● **Entries taken from a collection**:
#####
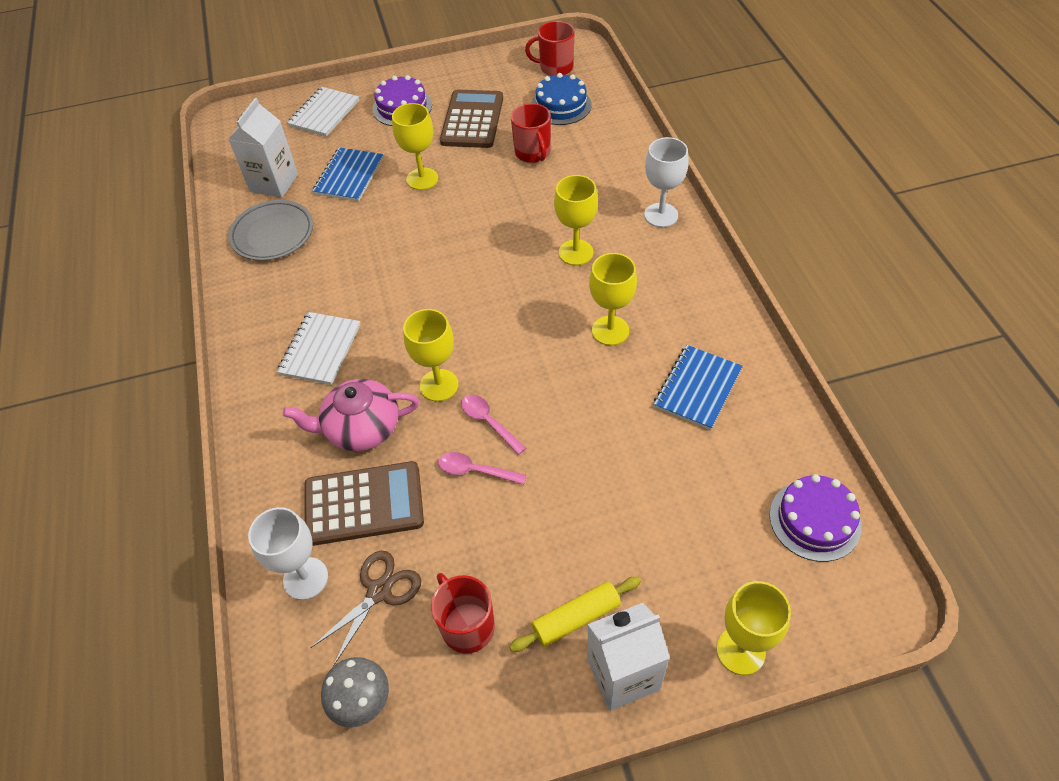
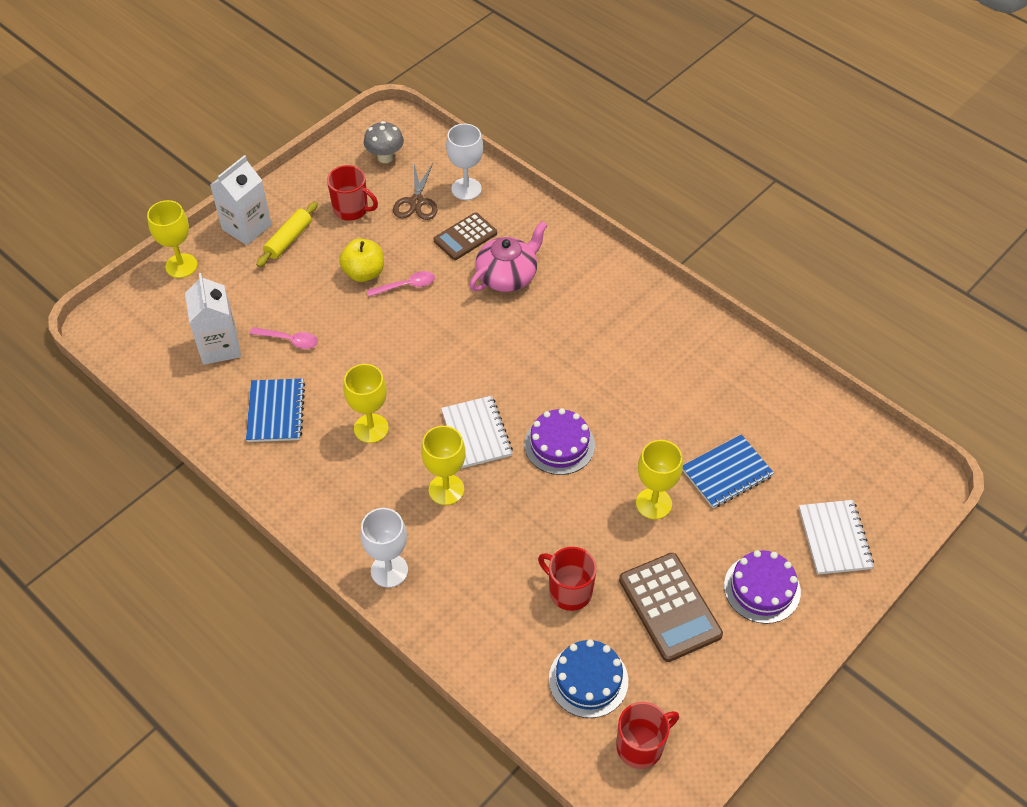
camera: 145 degrees right, 0 degrees up
white carton [228,98,298,198] -> white carton moved to [185,273,241,365]
grey plate [228,200,313,261] -> none
white notebook [277,312,360,385] -> white notebook moved to [441,396,513,469]
brown calculator [304,461,424,546] -> brown calculator [434,213,497,260], size x0.67
blue notebook [312,148,383,201] -> blue notebook turned 75 degrees clockwise [683,434,774,508]
yellow goblet [403,309,459,402] -> none
pink spoon [461,395,526,455] -> pink spoon moved to [250,327,318,349]
purple cake [770,474,862,562] -> purple cake moved to [524,408,595,475]
none -> yellow apple [339,239,384,282]

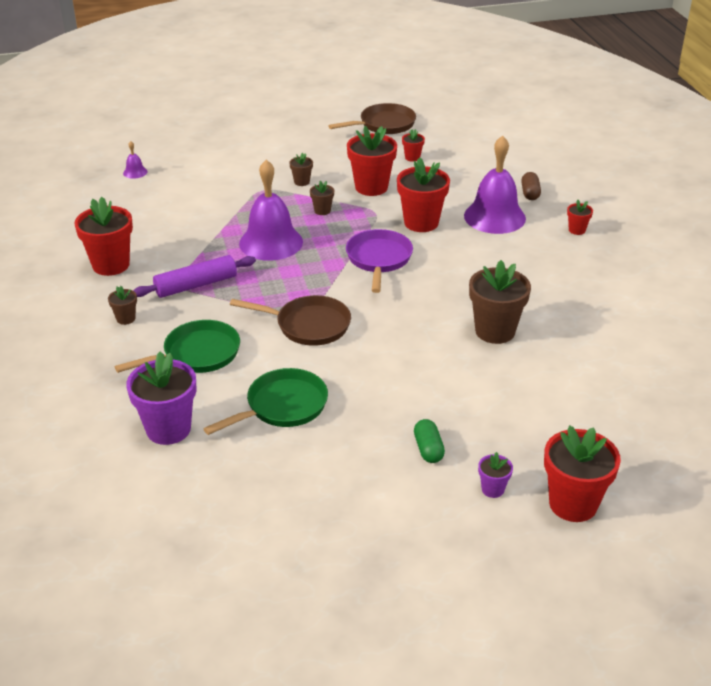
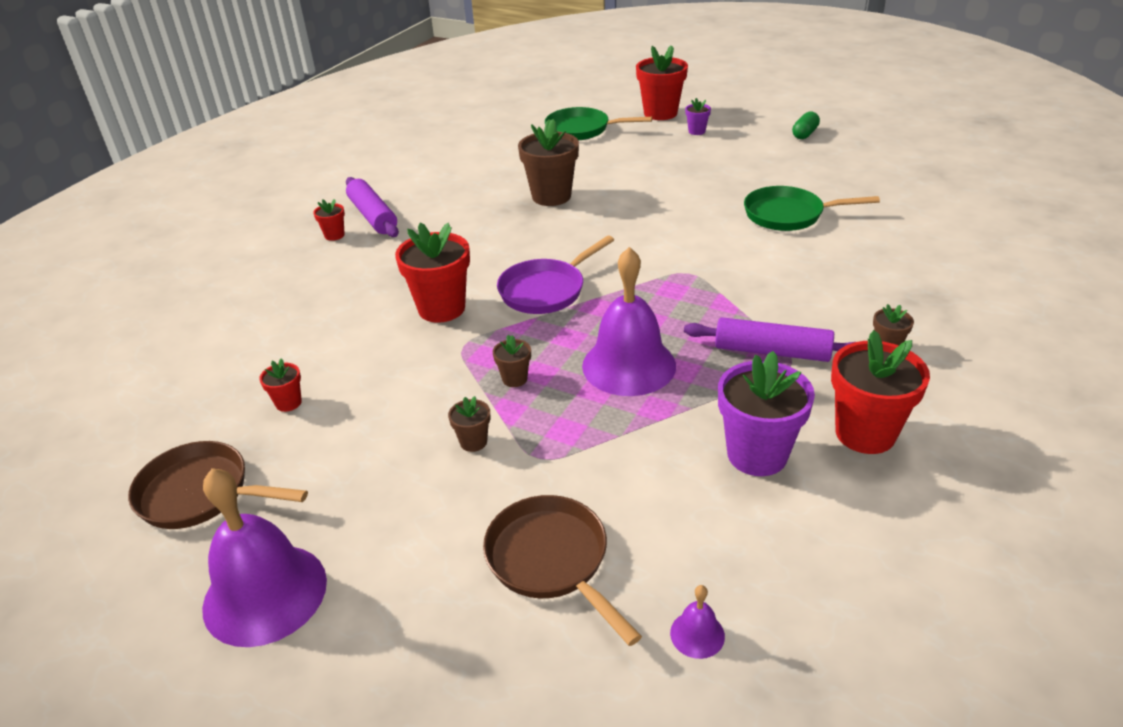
camera: 135 degrees left, 0 degrees up
green pan [115,320,240,373] -> green pan moved to [545,107,652,140]
purple flower pot [126,352,197,445] -> purple flower pot moved to [718,351,815,476]
brown pan [230,295,351,346] -> brown pan moved to [483,495,642,646]
red flower pot [347,126,397,196] -> none
green capsule [414,419,445,463] -> green capsule moved to [792,111,820,139]
purple bell [464,136,526,234] -> purple bell moved to [202,468,327,647]
brown capsule [521,172,541,200] -> none
none -> purple rolling pin [346,177,399,237]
#####
● **Exercise objective**: Please transcribe all of the records above exactly, leaving out any pictures.

● **Finished exercise**:
camera: 145 degrees right, 0 degrees up
white carton [228,98,298,198] -> white carton moved to [185,273,241,365]
grey plate [228,200,313,261] -> none
white notebook [277,312,360,385] -> white notebook moved to [441,396,513,469]
brown calculator [304,461,424,546] -> brown calculator [434,213,497,260], size x0.67
blue notebook [312,148,383,201] -> blue notebook turned 75 degrees clockwise [683,434,774,508]
yellow goblet [403,309,459,402] -> none
pink spoon [461,395,526,455] -> pink spoon moved to [250,327,318,349]
purple cake [770,474,862,562] -> purple cake moved to [524,408,595,475]
none -> yellow apple [339,239,384,282]

camera: 135 degrees left, 0 degrees up
green pan [115,320,240,373] -> green pan moved to [545,107,652,140]
purple flower pot [126,352,197,445] -> purple flower pot moved to [718,351,815,476]
brown pan [230,295,351,346] -> brown pan moved to [483,495,642,646]
red flower pot [347,126,397,196] -> none
green capsule [414,419,445,463] -> green capsule moved to [792,111,820,139]
purple bell [464,136,526,234] -> purple bell moved to [202,468,327,647]
brown capsule [521,172,541,200] -> none
none -> purple rolling pin [346,177,399,237]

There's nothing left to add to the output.